WORK ORDER
Give the total number of lines in the data below that include "none", and nothing else.

DATASET CONTENT
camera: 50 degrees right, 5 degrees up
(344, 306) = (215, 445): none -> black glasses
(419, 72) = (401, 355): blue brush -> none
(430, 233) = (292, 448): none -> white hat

RESPONSE FOR THIS EXERCISE
3